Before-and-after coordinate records
· · ·
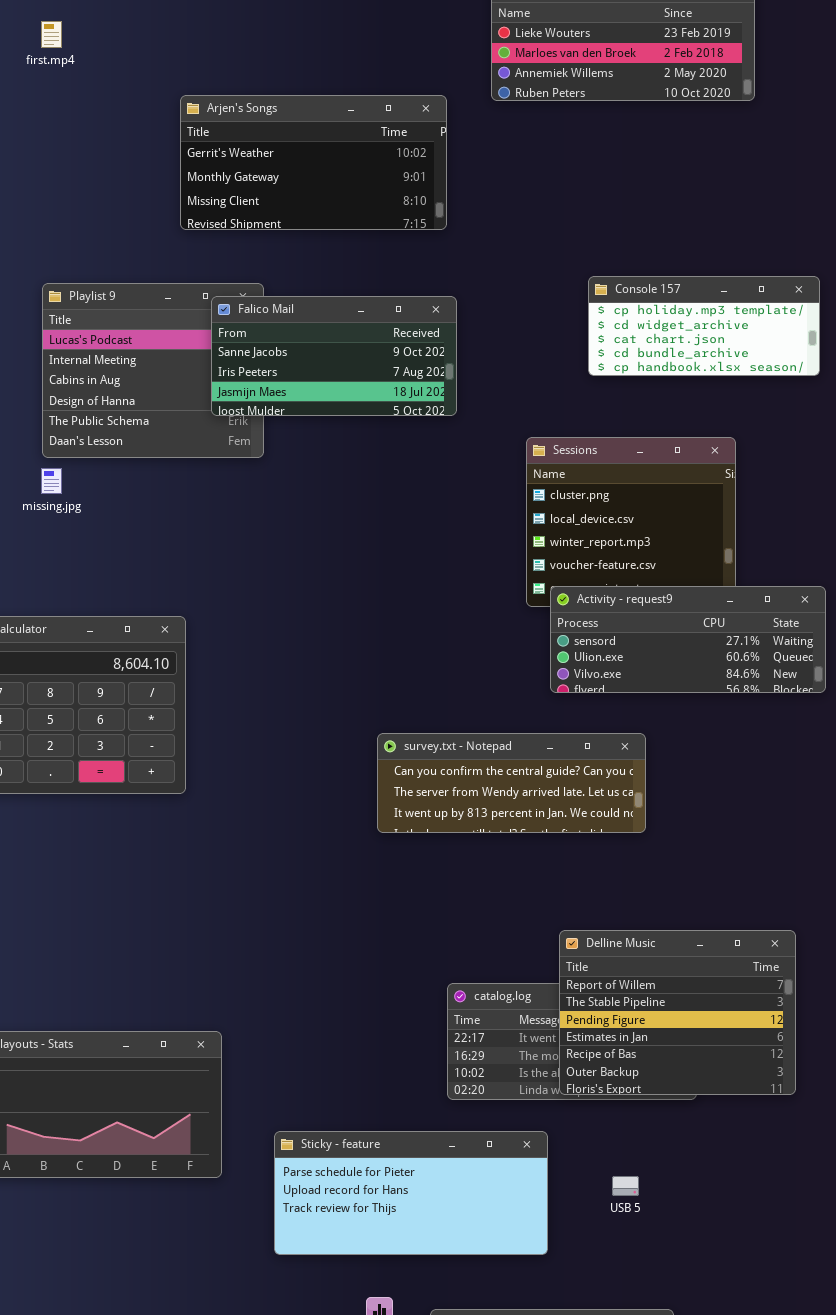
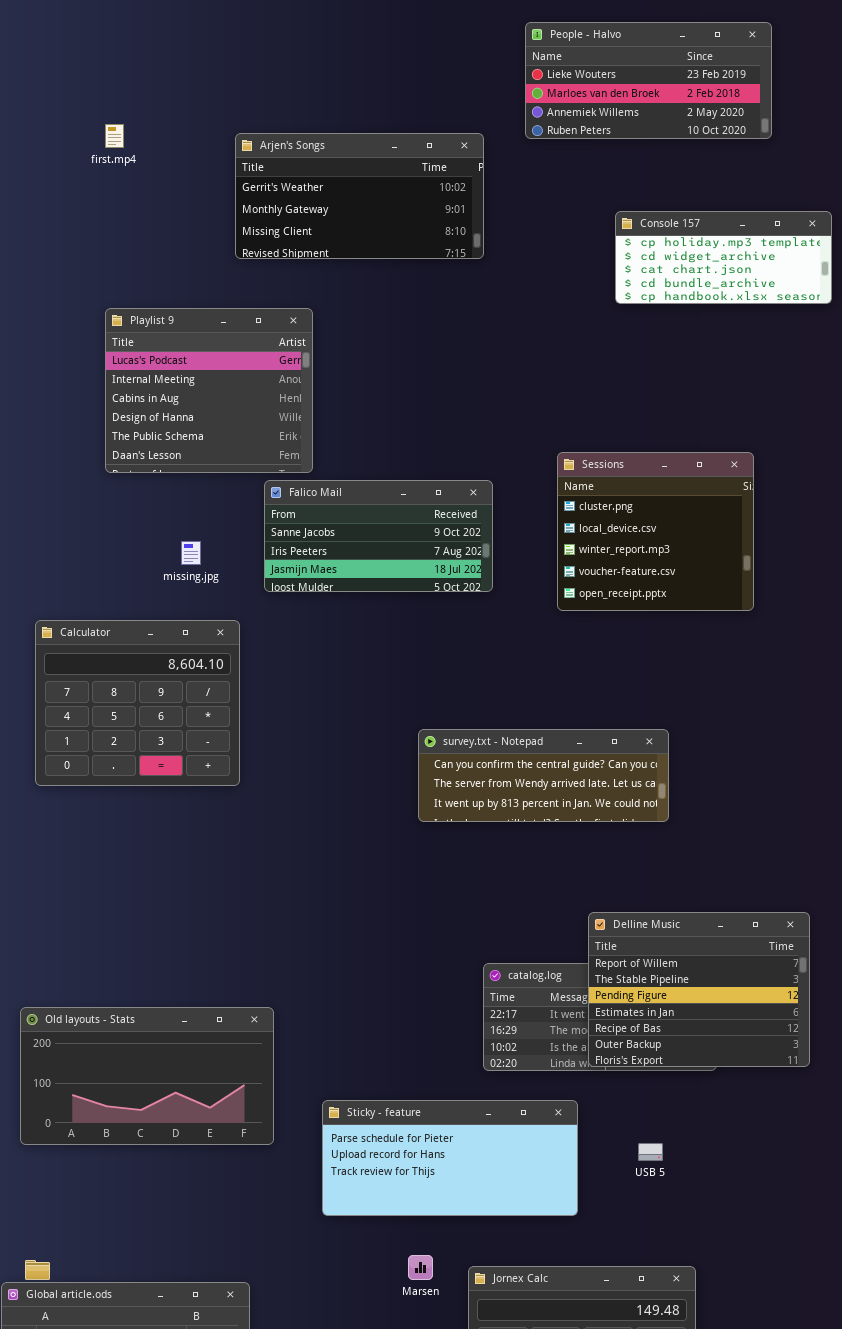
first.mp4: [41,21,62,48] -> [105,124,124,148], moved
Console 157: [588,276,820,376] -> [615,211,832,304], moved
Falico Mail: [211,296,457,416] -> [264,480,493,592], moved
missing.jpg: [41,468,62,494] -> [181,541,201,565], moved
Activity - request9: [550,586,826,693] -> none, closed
· · ·
Scan the records for lines with the string "moved". Give the number of such lines and nothing else.

§ SOLVED PROBLEM: 4